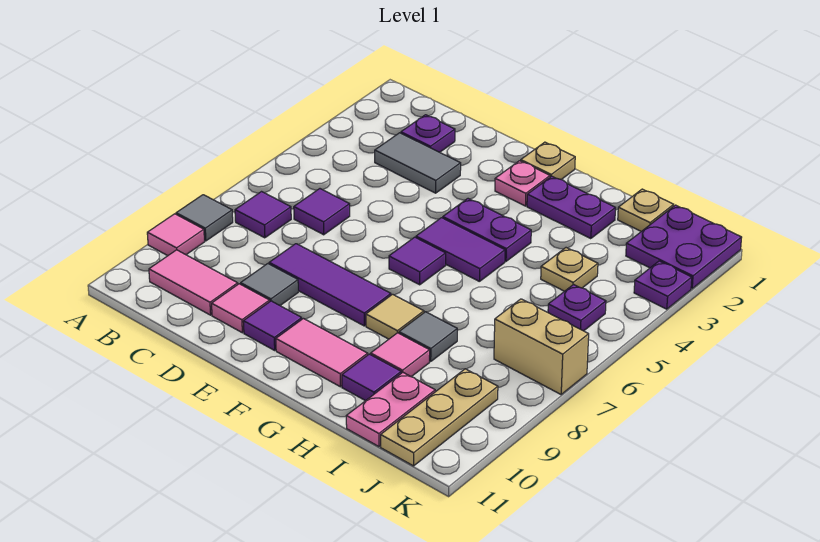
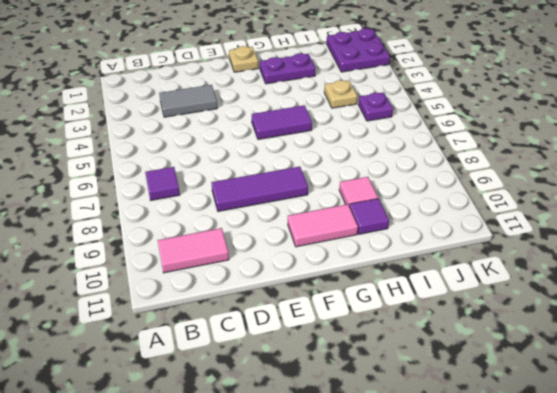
none -> grey tile A8 level 1
none -> pink tile A9 level 1
none -> purple plate C2 level 1
none -> purple tile C6 level 1

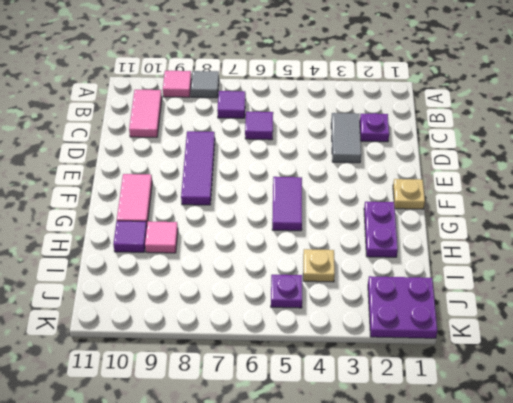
none -> grey tile D9 level 1
none -> pink tile D10 level 1
none -> purple tile E10 level 1
none -> pink plate F2 level 1

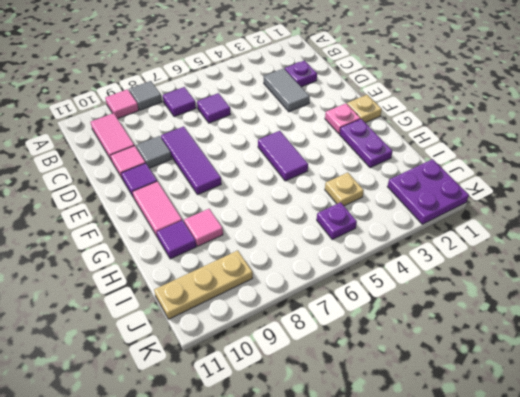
none -> purple plate F4:G4 level 1
none -> purple tile F6 level 1
none -> tan tile G8 level 1
none -> grey tile H8 level 1

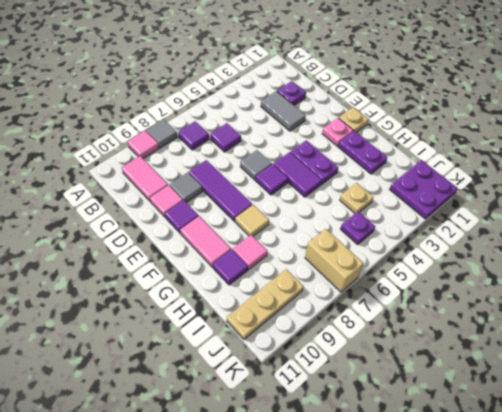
grey tile E6 level 1 -> grey tile H8 level 1
none -> tan plate I1 level 1
none -> pink plate I10:I11 level 1
none -> purple plate K3 level 1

Task goal. Each record is to be copied word for word, with no images carried over.

Answer to this exercise.
none -> grey tile A8 level 1
none -> pink tile A9 level 1
none -> purple plate C2 level 1
none -> purple tile C6 level 1

none -> grey tile D9 level 1
none -> pink tile D10 level 1
none -> purple tile E10 level 1
none -> pink plate F2 level 1

none -> purple plate F4:G4 level 1
none -> purple tile F6 level 1
none -> tan tile G8 level 1
none -> grey tile H8 level 1

grey tile E6 level 1 -> grey tile H8 level 1
none -> tan plate I1 level 1
none -> pink plate I10:I11 level 1
none -> purple plate K3 level 1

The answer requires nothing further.